* _What the task asks_: The lines to copy from the data below are those that hold the string "cupcake".

┌──

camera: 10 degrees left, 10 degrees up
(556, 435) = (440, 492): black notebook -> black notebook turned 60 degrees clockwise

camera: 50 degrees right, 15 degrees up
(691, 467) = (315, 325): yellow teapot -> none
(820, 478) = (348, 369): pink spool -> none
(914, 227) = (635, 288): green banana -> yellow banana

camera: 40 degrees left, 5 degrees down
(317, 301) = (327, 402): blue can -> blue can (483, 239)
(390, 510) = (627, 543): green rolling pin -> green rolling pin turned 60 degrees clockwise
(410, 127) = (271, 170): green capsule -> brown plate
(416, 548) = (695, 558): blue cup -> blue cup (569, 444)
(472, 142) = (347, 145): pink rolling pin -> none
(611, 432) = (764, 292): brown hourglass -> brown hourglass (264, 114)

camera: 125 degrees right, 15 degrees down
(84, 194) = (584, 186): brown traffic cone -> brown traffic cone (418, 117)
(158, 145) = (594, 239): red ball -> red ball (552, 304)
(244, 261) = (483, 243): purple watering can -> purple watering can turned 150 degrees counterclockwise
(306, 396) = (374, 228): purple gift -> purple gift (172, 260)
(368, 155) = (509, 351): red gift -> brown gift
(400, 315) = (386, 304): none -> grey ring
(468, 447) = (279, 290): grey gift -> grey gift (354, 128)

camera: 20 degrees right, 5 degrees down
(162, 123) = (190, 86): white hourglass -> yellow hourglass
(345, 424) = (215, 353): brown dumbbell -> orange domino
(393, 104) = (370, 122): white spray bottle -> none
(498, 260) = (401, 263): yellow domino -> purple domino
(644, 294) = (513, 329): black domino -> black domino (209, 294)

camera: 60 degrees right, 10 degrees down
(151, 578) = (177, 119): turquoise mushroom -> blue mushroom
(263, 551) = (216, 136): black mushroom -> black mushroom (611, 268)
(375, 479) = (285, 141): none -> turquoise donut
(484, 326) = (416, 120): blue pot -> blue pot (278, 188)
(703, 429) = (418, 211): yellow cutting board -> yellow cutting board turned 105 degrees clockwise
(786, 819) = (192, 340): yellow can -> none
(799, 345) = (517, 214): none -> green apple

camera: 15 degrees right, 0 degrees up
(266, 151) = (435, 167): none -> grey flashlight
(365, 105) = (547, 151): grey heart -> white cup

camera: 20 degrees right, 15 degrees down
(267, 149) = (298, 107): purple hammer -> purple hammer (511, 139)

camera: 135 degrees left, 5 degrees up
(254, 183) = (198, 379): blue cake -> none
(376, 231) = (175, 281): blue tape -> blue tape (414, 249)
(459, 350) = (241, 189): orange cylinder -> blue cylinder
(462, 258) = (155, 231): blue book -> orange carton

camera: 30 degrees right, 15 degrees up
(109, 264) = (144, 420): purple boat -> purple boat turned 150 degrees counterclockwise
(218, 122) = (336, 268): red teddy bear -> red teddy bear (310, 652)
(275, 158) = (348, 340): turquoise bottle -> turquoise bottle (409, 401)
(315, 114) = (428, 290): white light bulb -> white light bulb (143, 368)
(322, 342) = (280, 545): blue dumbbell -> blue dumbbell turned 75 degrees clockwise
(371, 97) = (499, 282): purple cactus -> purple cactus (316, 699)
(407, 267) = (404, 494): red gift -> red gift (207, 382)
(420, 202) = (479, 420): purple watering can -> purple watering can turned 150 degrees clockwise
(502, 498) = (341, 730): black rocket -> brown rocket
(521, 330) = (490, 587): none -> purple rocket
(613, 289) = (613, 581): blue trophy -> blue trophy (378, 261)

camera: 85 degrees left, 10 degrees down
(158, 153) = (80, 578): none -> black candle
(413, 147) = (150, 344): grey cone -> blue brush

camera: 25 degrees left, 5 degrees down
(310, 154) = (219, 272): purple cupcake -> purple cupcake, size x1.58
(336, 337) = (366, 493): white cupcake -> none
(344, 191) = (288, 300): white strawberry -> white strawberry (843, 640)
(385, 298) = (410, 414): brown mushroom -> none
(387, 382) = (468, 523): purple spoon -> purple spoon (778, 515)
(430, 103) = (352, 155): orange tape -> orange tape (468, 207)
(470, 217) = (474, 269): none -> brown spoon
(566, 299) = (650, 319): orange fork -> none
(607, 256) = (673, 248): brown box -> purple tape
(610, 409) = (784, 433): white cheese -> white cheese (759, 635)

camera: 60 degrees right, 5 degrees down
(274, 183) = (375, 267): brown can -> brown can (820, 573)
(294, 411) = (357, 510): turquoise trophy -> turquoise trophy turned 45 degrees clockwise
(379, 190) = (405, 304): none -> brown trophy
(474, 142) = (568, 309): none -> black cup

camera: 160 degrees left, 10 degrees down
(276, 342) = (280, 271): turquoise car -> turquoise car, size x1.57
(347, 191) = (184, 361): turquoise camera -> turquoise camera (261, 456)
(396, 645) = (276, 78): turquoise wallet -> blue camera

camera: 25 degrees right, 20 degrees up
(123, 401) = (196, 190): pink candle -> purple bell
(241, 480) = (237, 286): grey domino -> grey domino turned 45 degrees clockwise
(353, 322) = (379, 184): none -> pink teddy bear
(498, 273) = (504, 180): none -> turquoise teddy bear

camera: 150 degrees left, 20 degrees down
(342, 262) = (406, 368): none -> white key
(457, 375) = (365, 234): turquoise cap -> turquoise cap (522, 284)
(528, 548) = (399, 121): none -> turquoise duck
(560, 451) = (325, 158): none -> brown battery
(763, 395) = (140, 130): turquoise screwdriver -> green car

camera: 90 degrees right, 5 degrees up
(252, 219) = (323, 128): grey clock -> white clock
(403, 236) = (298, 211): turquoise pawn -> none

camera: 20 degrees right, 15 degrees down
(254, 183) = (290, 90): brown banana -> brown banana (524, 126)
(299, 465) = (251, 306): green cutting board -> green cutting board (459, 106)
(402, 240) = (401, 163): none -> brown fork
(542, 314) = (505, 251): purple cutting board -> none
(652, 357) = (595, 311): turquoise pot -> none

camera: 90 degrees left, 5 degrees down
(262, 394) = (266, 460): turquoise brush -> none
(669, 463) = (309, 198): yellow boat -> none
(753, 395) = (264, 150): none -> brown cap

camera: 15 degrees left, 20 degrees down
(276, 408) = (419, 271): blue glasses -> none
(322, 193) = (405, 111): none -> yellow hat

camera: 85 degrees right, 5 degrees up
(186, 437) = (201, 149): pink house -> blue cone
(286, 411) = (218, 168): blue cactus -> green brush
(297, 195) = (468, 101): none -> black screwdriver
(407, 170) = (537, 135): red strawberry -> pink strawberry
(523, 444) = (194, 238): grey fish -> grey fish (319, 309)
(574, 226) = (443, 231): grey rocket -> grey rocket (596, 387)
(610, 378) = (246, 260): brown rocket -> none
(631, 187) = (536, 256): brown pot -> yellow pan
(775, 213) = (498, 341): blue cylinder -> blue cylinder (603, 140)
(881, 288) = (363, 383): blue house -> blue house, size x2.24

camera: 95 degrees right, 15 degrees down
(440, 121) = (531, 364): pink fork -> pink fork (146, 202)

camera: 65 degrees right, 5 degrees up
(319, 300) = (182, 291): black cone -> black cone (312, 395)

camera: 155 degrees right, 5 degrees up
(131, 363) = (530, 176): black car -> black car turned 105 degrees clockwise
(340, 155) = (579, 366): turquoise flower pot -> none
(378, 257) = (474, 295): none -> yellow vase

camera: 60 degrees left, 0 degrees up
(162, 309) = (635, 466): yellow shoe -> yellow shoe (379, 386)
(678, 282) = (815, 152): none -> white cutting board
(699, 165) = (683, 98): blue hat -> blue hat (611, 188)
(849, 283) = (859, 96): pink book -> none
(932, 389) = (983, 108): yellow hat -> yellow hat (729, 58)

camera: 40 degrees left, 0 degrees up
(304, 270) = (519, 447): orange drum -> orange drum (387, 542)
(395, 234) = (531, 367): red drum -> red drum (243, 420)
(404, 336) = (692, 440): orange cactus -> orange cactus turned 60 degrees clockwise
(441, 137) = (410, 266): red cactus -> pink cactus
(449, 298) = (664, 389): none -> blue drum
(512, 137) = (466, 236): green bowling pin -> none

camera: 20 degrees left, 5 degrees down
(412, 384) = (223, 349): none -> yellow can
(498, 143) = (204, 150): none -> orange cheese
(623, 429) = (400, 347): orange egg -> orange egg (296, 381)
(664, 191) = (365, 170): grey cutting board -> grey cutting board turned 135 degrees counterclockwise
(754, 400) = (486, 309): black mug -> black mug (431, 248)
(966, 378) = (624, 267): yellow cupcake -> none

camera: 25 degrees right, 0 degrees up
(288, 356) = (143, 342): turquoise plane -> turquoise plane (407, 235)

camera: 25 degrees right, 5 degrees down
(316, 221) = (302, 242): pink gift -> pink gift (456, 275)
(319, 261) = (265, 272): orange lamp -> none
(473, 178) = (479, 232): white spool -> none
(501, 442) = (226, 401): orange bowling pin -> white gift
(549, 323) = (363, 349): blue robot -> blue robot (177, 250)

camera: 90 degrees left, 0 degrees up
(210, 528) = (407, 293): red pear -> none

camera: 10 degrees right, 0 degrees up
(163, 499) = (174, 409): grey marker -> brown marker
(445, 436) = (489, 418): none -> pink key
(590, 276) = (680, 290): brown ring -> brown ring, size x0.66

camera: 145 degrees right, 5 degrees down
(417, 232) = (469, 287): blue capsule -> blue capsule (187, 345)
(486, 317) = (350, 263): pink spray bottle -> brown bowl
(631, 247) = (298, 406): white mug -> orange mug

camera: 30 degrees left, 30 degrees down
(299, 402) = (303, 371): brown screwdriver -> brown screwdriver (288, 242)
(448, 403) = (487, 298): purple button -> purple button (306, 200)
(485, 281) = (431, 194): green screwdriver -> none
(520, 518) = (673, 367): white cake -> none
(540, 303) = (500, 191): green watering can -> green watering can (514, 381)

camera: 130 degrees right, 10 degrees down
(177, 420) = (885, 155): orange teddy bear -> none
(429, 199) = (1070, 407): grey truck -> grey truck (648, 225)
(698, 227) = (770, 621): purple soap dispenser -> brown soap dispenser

└──

* _Exercise response_:
(310, 154) = (219, 272): purple cupcake -> purple cupcake, size x1.58
(336, 337) = (366, 493): white cupcake -> none
(966, 378) = (624, 267): yellow cupcake -> none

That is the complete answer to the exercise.